| DATA |
BEGIN
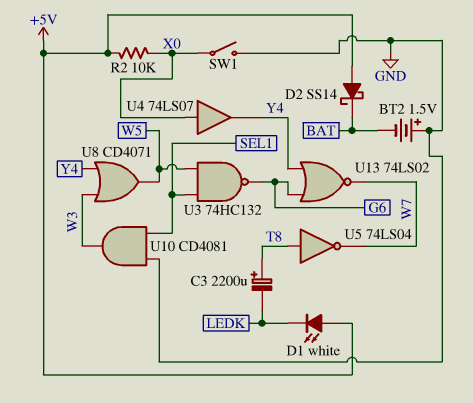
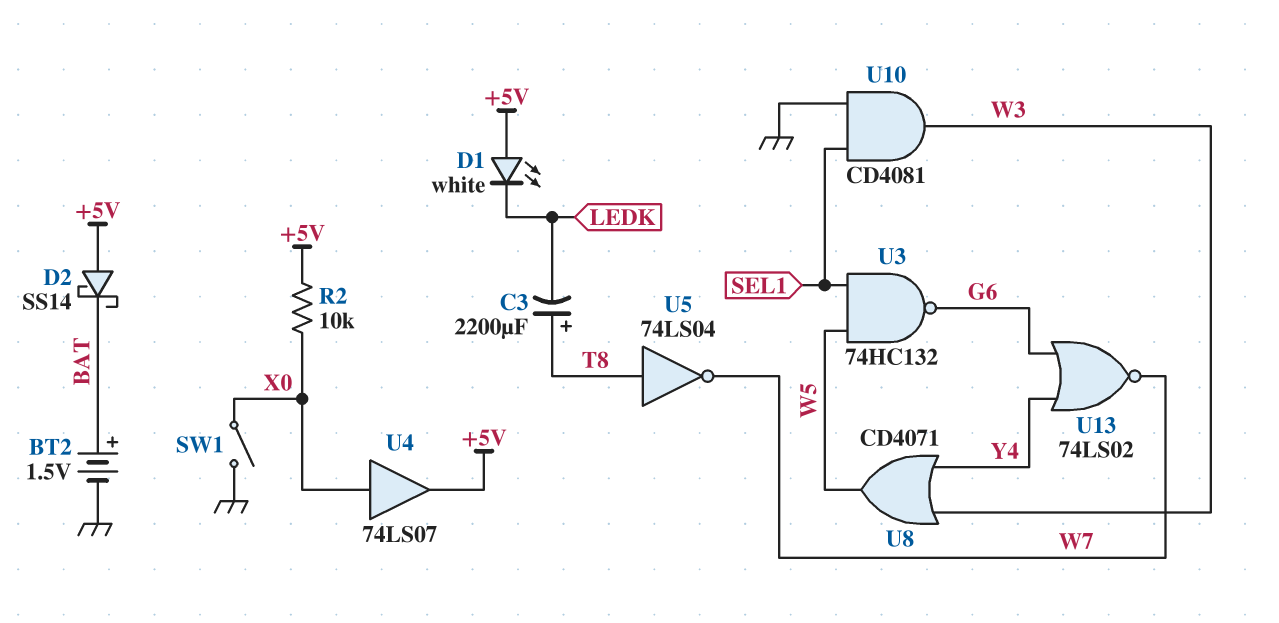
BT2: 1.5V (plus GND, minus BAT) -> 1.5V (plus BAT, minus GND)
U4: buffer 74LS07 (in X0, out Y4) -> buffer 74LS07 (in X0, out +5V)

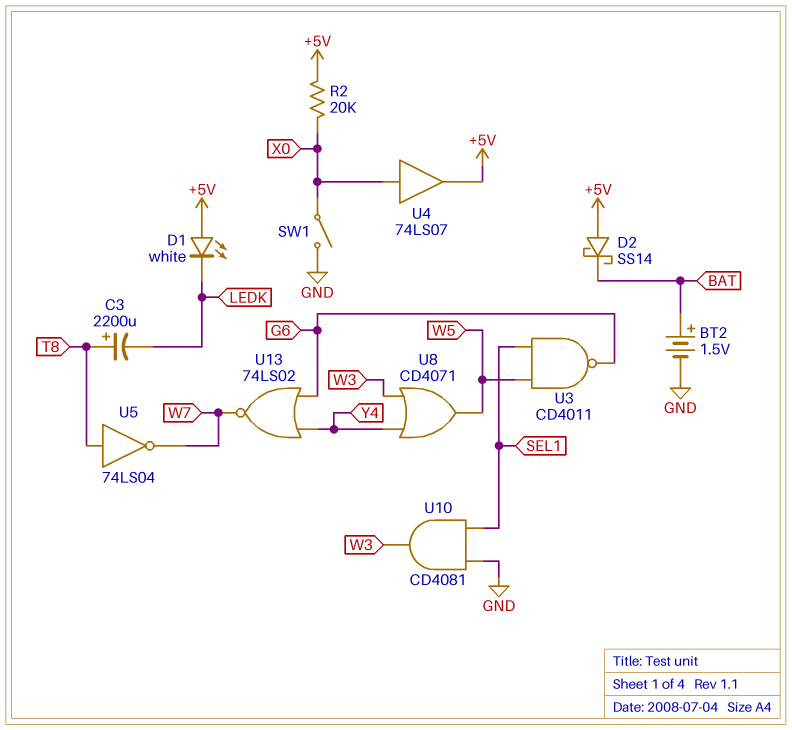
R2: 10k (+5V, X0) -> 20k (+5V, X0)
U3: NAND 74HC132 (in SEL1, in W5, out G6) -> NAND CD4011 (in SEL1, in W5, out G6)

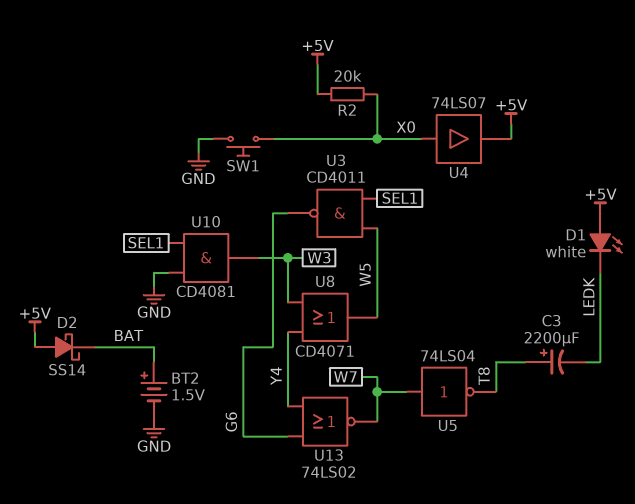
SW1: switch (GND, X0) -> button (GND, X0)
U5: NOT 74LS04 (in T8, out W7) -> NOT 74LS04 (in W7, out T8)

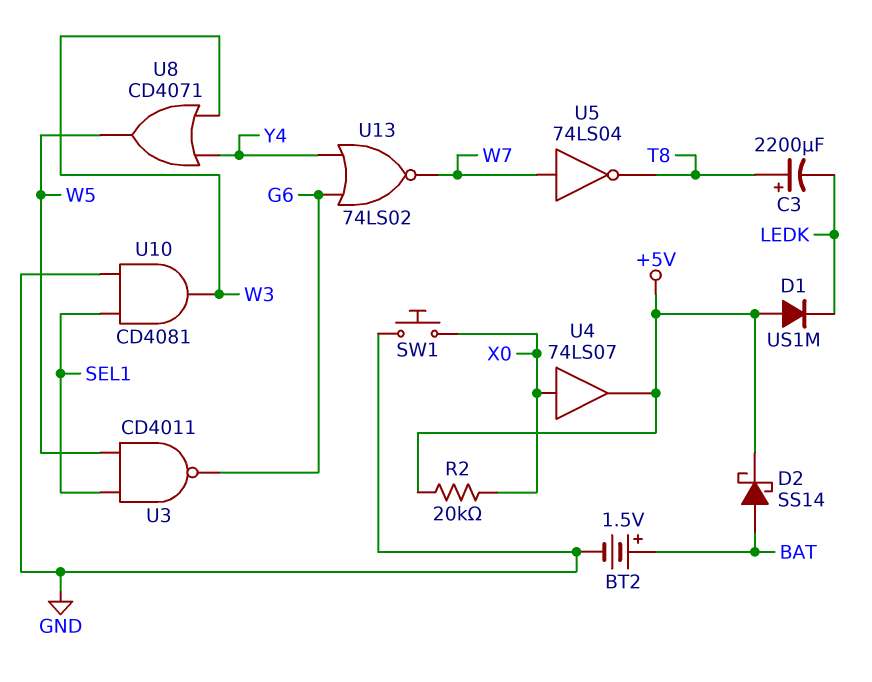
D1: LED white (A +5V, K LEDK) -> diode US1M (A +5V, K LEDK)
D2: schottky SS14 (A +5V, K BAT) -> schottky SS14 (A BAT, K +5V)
END
| WORK TO BE COMPLETED |
Write out exactly the lines from the line containing "U5: NOT 74LS04" through the last line of the listing above, please, and leave out any pictures.

| ANSWER |
U5: NOT 74LS04 (in T8, out W7) -> NOT 74LS04 (in W7, out T8)

D1: LED white (A +5V, K LEDK) -> diode US1M (A +5V, K LEDK)
D2: schottky SS14 (A +5V, K BAT) -> schottky SS14 (A BAT, K +5V)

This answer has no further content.